* [Saved data entries]:

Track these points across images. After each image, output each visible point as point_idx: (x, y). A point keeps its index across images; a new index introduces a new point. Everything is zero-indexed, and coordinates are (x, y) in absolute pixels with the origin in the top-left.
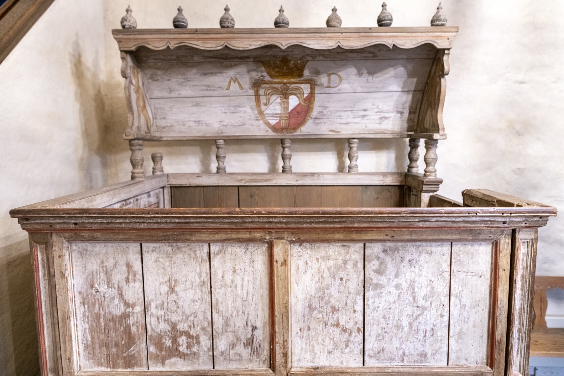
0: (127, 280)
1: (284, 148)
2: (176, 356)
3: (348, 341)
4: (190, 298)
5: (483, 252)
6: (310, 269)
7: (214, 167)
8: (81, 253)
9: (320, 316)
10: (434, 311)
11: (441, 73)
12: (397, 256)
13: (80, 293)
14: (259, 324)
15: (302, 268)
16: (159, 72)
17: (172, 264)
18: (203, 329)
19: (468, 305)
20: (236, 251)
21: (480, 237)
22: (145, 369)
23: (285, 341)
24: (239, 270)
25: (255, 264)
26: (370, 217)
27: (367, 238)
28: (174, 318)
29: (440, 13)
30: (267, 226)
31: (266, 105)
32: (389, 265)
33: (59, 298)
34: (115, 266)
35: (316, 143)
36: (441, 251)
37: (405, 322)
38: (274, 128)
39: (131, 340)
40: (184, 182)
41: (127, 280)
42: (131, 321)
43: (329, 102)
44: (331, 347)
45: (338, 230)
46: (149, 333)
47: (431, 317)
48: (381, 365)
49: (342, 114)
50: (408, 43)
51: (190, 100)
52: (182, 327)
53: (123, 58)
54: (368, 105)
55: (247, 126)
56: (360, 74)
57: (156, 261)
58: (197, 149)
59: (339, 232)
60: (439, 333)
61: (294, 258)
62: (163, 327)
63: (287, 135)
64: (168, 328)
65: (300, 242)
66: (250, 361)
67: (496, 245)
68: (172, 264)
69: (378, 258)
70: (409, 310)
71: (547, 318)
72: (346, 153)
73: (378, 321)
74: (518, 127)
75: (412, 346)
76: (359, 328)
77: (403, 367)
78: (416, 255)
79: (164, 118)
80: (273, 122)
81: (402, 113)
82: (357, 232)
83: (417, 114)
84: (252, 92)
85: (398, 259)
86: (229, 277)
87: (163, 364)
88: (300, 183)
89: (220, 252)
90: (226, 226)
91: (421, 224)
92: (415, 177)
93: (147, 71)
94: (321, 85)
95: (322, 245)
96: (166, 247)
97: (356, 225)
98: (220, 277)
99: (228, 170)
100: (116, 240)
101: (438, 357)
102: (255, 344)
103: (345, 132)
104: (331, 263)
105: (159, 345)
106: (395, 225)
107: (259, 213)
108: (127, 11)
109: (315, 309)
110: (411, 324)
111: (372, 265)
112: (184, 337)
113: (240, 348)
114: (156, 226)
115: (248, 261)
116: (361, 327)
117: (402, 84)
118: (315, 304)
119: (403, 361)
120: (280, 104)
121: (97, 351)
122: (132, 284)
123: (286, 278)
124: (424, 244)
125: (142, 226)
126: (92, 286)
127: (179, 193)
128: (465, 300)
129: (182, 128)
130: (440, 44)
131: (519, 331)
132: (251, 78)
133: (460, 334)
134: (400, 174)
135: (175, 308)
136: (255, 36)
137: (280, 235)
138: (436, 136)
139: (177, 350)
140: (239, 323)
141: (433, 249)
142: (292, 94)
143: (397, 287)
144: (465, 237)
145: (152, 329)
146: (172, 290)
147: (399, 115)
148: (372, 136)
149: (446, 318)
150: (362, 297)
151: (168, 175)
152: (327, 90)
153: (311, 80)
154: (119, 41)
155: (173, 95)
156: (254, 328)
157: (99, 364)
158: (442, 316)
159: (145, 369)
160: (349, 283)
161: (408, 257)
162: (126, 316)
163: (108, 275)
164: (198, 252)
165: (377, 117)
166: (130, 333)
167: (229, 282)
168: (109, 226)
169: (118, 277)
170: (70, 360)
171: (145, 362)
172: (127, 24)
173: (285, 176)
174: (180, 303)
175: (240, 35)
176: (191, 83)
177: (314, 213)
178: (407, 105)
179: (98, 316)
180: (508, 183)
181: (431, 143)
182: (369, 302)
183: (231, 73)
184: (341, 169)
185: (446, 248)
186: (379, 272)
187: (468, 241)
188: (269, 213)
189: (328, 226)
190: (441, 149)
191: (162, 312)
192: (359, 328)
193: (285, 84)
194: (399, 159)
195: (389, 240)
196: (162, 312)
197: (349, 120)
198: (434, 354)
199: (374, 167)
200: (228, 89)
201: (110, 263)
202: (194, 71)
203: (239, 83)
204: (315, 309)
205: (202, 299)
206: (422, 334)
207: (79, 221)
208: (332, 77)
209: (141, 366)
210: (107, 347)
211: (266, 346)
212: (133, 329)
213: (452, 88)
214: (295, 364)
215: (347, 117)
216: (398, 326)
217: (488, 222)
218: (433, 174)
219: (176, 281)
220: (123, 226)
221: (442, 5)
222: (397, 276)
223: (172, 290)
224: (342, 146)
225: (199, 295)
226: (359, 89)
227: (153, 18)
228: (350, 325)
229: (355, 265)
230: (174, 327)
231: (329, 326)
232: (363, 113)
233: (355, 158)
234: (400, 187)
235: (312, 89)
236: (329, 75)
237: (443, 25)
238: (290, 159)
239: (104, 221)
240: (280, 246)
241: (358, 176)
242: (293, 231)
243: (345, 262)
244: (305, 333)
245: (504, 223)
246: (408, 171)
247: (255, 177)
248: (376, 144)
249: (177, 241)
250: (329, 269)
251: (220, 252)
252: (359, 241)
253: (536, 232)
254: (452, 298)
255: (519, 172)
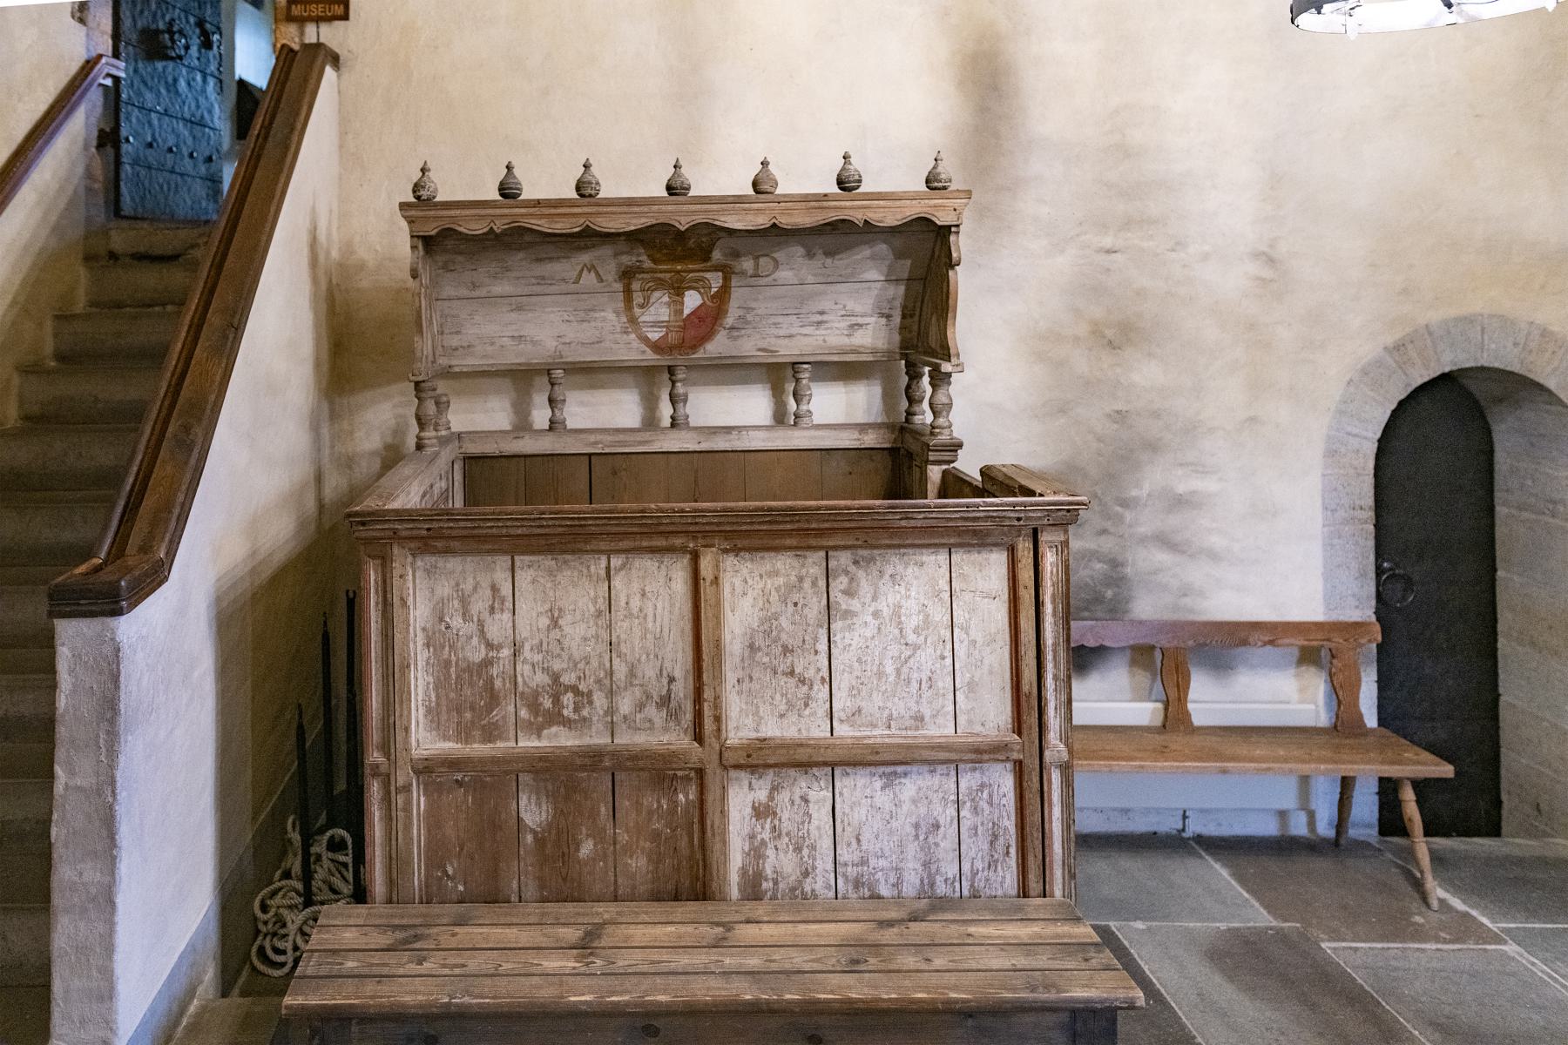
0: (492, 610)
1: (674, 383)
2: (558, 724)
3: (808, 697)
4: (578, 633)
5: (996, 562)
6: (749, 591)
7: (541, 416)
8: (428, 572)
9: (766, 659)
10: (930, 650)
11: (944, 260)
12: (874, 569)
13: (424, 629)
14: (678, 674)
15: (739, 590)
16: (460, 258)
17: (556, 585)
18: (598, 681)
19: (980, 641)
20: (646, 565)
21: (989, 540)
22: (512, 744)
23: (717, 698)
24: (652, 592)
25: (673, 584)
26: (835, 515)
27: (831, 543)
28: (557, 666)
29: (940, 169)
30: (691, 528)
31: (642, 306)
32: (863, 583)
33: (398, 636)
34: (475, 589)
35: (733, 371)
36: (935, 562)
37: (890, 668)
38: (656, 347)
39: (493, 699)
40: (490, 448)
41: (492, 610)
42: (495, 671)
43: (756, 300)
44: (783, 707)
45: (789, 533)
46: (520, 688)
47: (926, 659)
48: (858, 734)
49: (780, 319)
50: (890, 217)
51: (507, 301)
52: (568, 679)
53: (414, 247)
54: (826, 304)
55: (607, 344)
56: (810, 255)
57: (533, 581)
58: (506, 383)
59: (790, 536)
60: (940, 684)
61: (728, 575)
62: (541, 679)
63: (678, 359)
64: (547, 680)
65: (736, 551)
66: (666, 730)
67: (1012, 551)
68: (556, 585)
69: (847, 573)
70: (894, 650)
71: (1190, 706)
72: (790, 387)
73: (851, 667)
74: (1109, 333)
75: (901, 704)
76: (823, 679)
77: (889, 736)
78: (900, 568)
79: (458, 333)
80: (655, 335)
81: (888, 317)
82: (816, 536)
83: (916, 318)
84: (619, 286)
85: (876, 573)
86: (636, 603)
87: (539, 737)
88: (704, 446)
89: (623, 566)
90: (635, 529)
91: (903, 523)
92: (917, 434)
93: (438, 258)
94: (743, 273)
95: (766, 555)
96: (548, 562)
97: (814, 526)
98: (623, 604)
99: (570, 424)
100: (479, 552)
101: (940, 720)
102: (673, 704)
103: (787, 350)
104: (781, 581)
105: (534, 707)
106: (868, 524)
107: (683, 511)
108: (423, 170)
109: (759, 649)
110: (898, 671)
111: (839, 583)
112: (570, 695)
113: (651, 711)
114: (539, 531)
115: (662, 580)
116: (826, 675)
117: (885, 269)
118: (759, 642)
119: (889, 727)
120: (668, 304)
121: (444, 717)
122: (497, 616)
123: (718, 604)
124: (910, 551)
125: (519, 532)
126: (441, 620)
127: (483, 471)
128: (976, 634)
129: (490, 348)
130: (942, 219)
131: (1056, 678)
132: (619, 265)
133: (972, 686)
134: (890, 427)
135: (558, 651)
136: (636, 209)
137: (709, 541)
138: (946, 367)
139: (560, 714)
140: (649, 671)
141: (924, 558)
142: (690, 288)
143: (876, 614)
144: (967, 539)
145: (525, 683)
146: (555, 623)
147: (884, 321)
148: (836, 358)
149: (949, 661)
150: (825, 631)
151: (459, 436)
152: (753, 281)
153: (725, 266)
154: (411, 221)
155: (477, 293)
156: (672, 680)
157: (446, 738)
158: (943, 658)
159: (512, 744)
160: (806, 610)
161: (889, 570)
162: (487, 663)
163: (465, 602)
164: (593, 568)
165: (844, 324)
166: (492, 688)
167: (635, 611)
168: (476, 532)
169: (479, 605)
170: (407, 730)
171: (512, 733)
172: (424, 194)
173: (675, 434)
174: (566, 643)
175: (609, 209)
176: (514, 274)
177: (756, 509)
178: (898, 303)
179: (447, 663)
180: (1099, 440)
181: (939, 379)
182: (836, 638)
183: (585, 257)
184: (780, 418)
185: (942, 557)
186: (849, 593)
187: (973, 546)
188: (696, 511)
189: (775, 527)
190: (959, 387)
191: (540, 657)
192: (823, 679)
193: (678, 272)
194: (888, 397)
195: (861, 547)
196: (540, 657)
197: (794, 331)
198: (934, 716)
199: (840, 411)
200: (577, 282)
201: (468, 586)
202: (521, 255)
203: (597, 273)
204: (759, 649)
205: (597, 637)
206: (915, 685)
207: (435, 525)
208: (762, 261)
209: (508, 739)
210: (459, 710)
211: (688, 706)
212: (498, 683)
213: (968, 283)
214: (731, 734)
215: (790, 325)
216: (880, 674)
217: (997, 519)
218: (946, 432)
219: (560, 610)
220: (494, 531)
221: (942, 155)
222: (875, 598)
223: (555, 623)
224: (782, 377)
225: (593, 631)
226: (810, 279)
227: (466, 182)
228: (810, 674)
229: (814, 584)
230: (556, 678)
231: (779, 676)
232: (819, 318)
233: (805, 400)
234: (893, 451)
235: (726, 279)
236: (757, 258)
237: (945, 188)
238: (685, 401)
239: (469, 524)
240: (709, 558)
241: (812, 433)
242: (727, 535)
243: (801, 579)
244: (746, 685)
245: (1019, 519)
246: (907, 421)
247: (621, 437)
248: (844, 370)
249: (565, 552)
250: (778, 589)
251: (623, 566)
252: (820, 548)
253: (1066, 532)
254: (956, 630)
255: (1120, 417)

* [TASK STATEMENT]: Change "absolute pixels" to "screen pixels" everywhere from the start of the entries down to the line containing "90: (226, 226)", and give those lines again with nothing else altered, leaving out the pictures.

* [EXERCISE RESULT]:
Track these points across images. After each image, output each visible point as point_idx: (x, y). A point keeps its index across images; a new index introduces a new point. Everything is zero-indexed, and coordinates are (x, y) in screen pixels with the origin in the top-left.
0: (127, 280)
1: (284, 148)
2: (176, 356)
3: (348, 341)
4: (190, 298)
5: (483, 252)
6: (310, 269)
7: (214, 167)
8: (81, 253)
9: (320, 316)
10: (434, 311)
11: (441, 73)
12: (397, 256)
13: (80, 293)
14: (259, 324)
15: (302, 268)
16: (159, 72)
17: (172, 264)
18: (203, 329)
19: (468, 305)
20: (236, 251)
21: (480, 237)
22: (145, 369)
23: (285, 341)
24: (239, 270)
25: (255, 264)
26: (370, 217)
27: (367, 238)
28: (174, 318)
29: (440, 13)
30: (267, 226)
31: (266, 105)
32: (389, 265)
33: (59, 298)
34: (115, 266)
35: (316, 143)
36: (441, 251)
37: (405, 322)
38: (274, 128)
39: (131, 340)
40: (184, 182)
41: (127, 280)
42: (131, 321)
43: (329, 102)
44: (331, 347)
45: (338, 230)
46: (149, 333)
47: (431, 317)
48: (381, 365)
49: (342, 114)
50: (408, 43)
51: (190, 100)
52: (182, 327)
53: (123, 58)
54: (368, 105)
55: (247, 126)
56: (360, 74)
57: (156, 261)
58: (197, 149)
59: (339, 232)
60: (439, 333)
61: (294, 258)
62: (163, 327)
63: (287, 135)
64: (168, 328)
65: (300, 242)
66: (250, 361)
67: (496, 245)
68: (172, 264)
69: (378, 258)
70: (409, 310)
71: (547, 318)
72: (346, 153)
73: (378, 321)
74: (518, 127)
75: (412, 346)
76: (359, 328)
77: (403, 367)
78: (416, 255)
79: (164, 118)
80: (273, 122)
81: (402, 113)
82: (357, 232)
83: (417, 114)
84: (252, 92)
85: (398, 259)
86: (229, 277)
87: (163, 364)
88: (300, 183)
89: (220, 252)
90: (226, 226)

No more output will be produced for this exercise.